(Exercise details) Copy every line of the material below word for word, keeping the original order.

◆ ◆ ◆ ◆ ◆ ◆ ◆

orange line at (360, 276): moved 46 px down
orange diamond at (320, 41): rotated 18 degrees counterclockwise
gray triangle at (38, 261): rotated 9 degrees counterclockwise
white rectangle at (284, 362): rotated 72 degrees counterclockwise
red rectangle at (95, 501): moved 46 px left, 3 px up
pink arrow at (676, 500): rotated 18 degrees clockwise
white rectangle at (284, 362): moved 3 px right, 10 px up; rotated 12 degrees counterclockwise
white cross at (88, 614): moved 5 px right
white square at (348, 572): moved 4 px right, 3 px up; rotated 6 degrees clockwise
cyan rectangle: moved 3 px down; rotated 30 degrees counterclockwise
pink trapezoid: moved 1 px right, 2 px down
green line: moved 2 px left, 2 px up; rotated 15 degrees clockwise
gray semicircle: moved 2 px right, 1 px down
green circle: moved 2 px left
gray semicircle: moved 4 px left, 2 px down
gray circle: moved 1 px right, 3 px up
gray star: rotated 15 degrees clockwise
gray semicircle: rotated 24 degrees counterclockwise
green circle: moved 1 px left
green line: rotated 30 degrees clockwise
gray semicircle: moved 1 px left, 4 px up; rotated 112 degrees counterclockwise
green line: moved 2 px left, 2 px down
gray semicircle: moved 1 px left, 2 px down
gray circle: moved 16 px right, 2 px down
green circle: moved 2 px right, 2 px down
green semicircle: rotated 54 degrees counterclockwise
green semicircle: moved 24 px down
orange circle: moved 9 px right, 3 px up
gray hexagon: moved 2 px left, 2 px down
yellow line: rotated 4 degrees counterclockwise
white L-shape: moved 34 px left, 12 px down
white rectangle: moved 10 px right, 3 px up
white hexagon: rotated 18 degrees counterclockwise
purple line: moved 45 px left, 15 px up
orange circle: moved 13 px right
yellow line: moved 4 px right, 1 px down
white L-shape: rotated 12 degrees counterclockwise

◆ ◆ ◆ ◆ ◆ ◆ ◆

(Expected answer)
orange line at (360, 276): moved 46 px down
orange diamond at (320, 41): rotated 18 degrees counterclockwise
gray triangle at (38, 261): rotated 9 degrees counterclockwise
white rectangle at (284, 362): rotated 72 degrees counterclockwise
red rectangle at (95, 501): moved 46 px left, 3 px up
pink arrow at (676, 500): rotated 18 degrees clockwise
white rectangle at (284, 362): moved 3 px right, 10 px up; rotated 12 degrees counterclockwise
white cross at (88, 614): moved 5 px right
white square at (348, 572): moved 4 px right, 3 px up; rotated 6 degrees clockwise
cyan rectangle: moved 3 px down; rotated 30 degrees counterclockwise
pink trapezoid: moved 1 px right, 2 px down
green line: moved 2 px left, 2 px up; rotated 15 degrees clockwise
gray semicircle: moved 2 px right, 1 px down
green circle: moved 2 px left
gray semicircle: moved 4 px left, 2 px down
gray circle: moved 1 px right, 3 px up
gray star: rotated 15 degrees clockwise
gray semicircle: rotated 24 degrees counterclockwise
green circle: moved 1 px left
green line: rotated 30 degrees clockwise
gray semicircle: moved 1 px left, 4 px up; rotated 112 degrees counterclockwise
green line: moved 2 px left, 2 px down
gray semicircle: moved 1 px left, 2 px down
gray circle: moved 16 px right, 2 px down
green circle: moved 2 px right, 2 px down
green semicircle: rotated 54 degrees counterclockwise
green semicircle: moved 24 px down
orange circle: moved 9 px right, 3 px up
gray hexagon: moved 2 px left, 2 px down
yellow line: rotated 4 degrees counterclockwise
white L-shape: moved 34 px left, 12 px down
white rectangle: moved 10 px right, 3 px up
white hexagon: rotated 18 degrees counterclockwise
purple line: moved 45 px left, 15 px up
orange circle: moved 13 px right
yellow line: moved 4 px right, 1 px down
white L-shape: rotated 12 degrees counterclockwise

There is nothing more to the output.